--- Given records ---

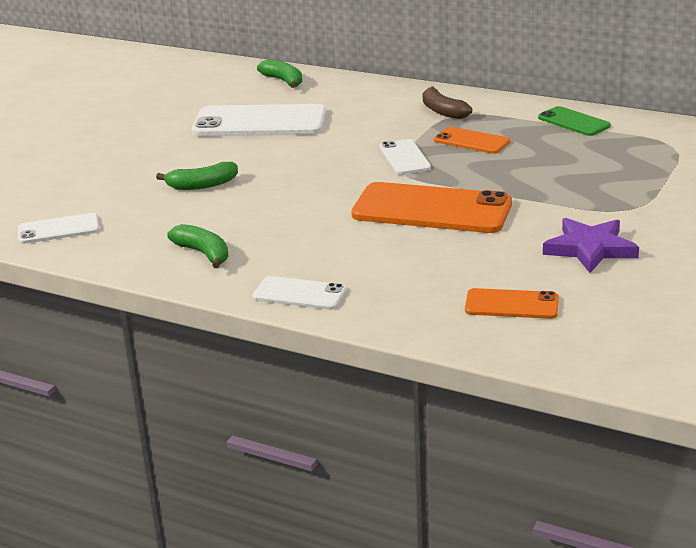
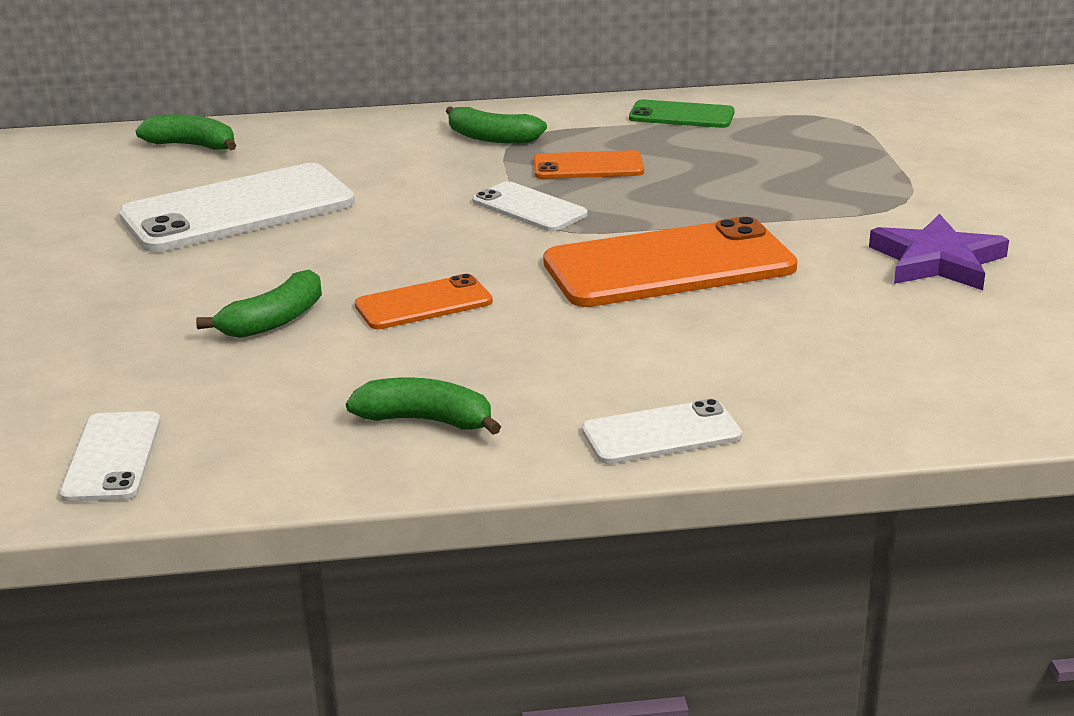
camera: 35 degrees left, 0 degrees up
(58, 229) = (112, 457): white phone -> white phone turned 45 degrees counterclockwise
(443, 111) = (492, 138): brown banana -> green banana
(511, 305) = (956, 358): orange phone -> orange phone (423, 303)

---
--- Given records ---

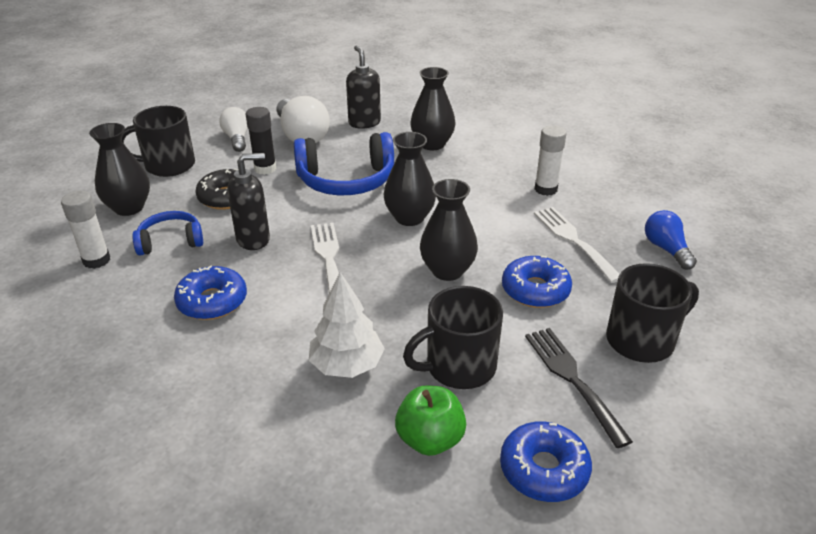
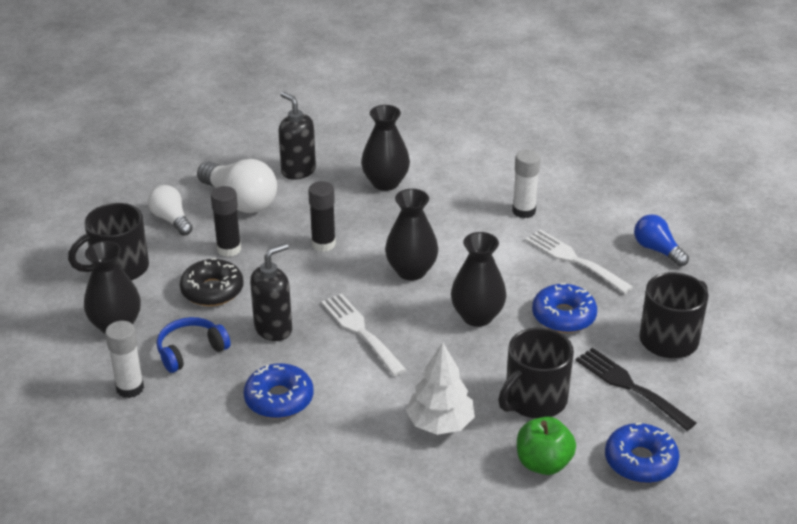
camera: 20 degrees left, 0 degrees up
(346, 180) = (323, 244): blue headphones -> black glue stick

---
--- Given records ---

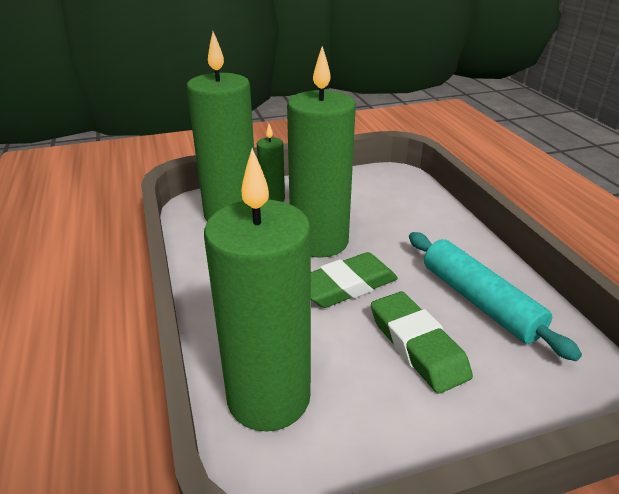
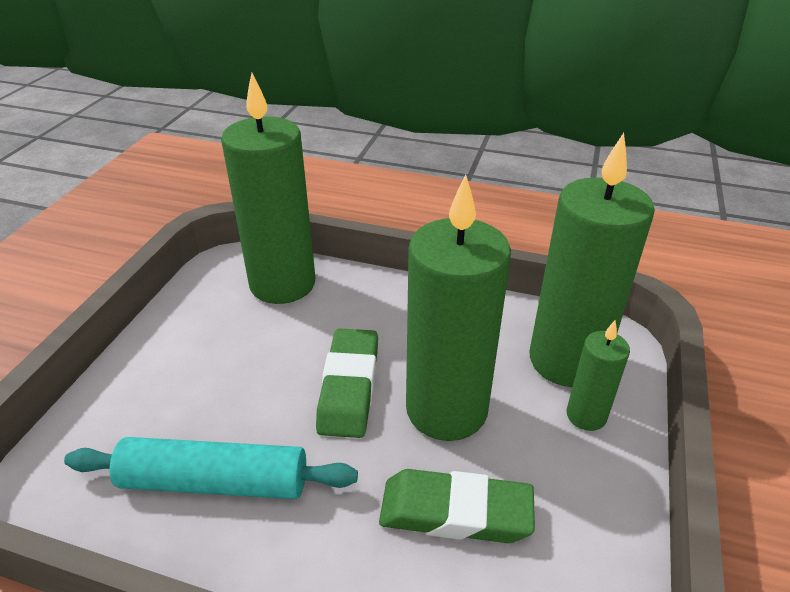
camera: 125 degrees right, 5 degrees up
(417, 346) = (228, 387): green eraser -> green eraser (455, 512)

---

__Your objective__. Read through the data above. Report each line that has the word "camera".

__Final answer__.
camera: 35 degrees left, 0 degrees up
camera: 20 degrees left, 0 degrees up
camera: 125 degrees right, 5 degrees up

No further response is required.